## EXTRACTED ENTRIES
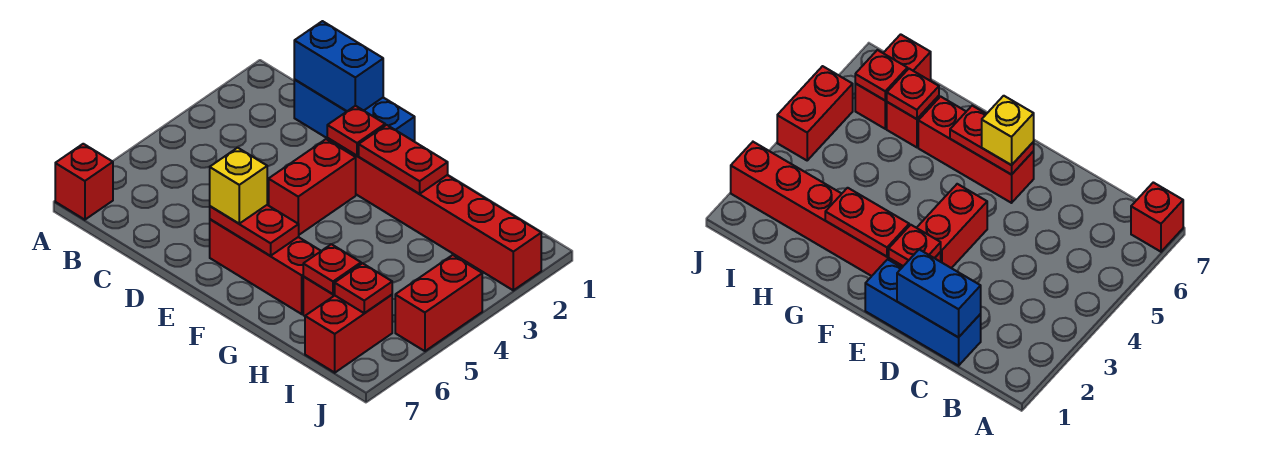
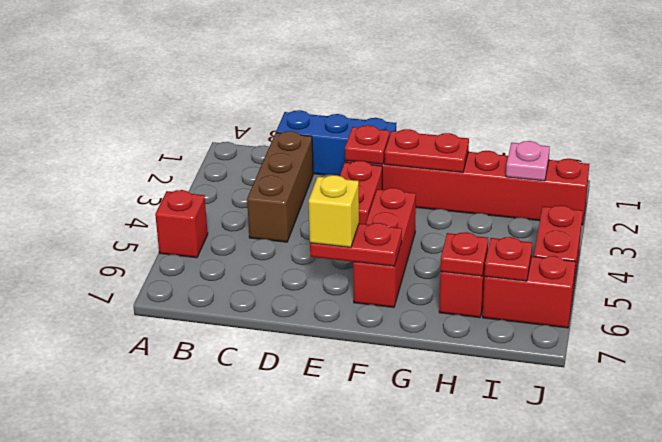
red brick A7 level 1 -> red brick A5 level 1
blue brick C1:D1 level 2 -> none
none -> brown brick C2:C4 level 1
red brick E6:G6 level 1 -> red brick F4:F6 level 1
none -> pink plate I2 level 2
red brick I6:I7 level 1 -> red brick I6:J6 level 1

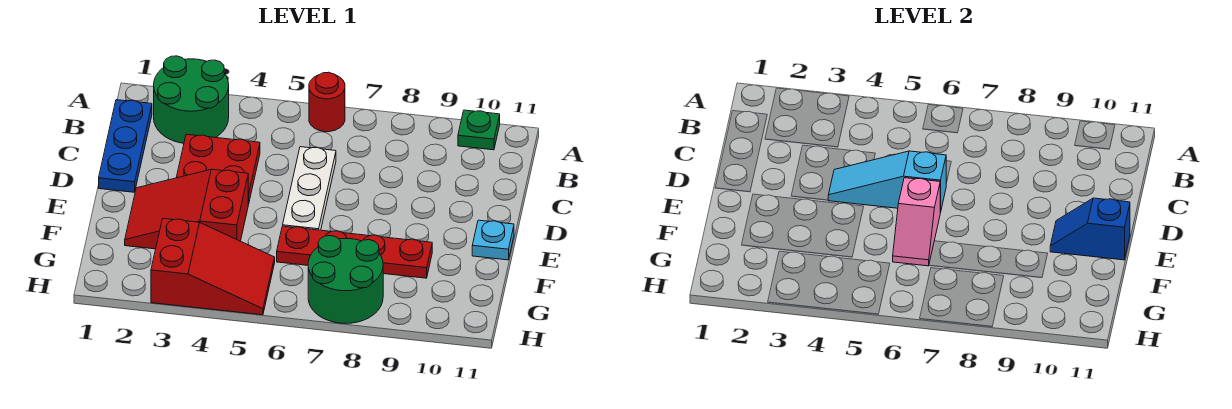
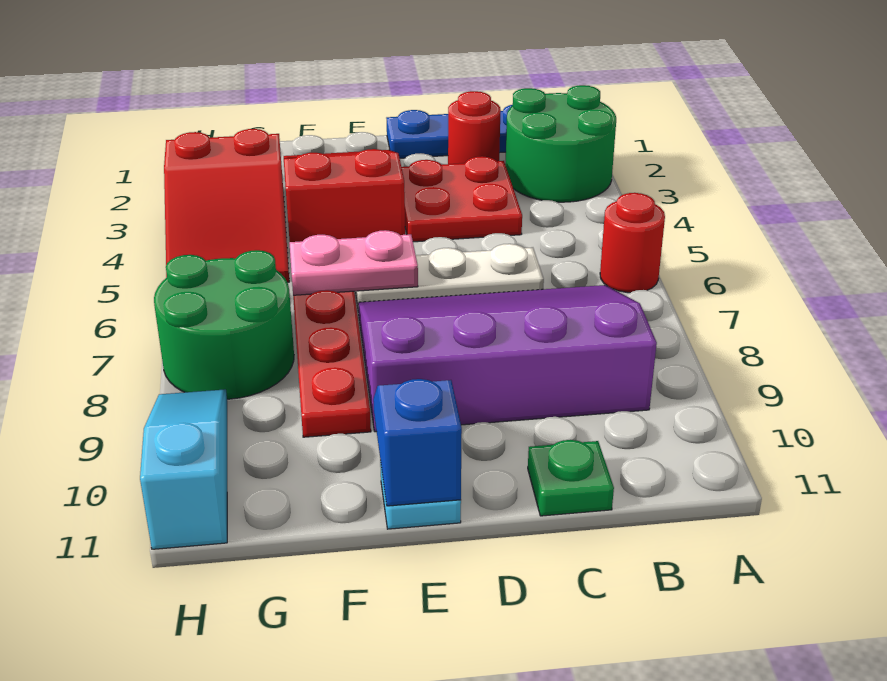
green plate A10 level 1 -> green plate C11 level 1
none -> purple slope B7:E9 level 1 top 9
none -> red round brick C2 level 1
cyan slope D4:D6 level 2 top 6 -> cyan slope H9:H11 level 1 top 11
pink slope E6:F6 level 2 top E -> pink plate E6:F6 level 2

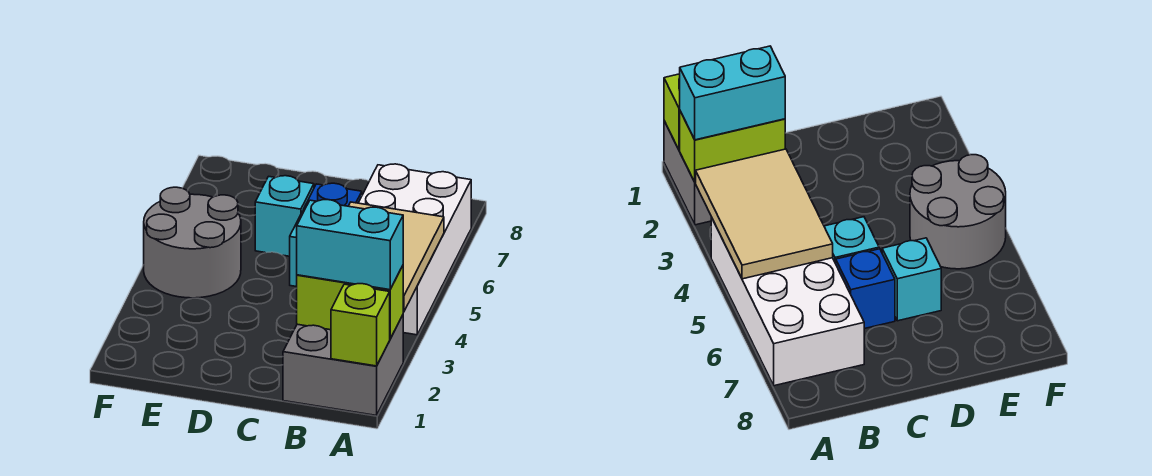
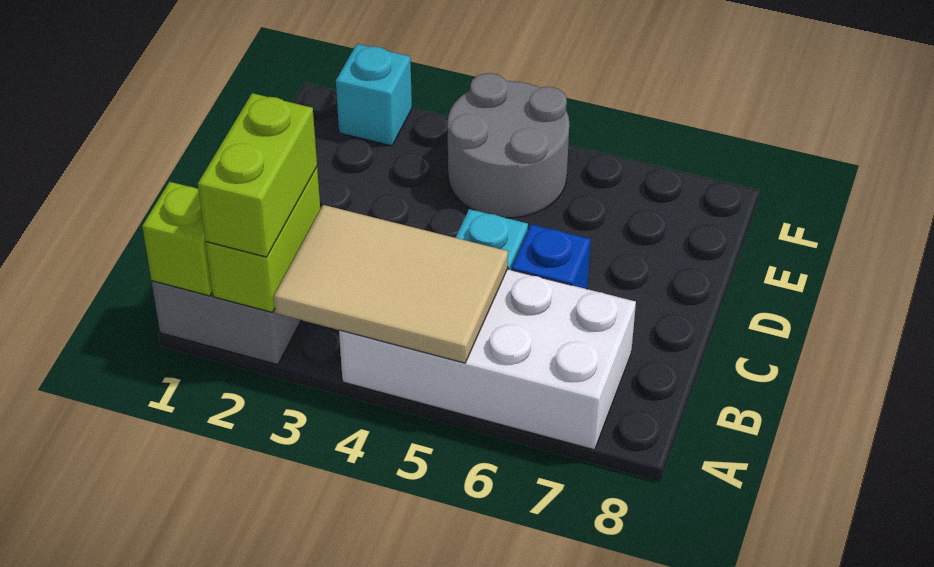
cyan brick A2:B2 level 3 -> lime brick A2:B2 level 3
cyan brick D6 level 1 -> cyan brick F2 level 1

## WORK TASK
Looking at the entries above, report how many of their lines include "none", and add nothing else.

## ANSWER FOR THE TASK
5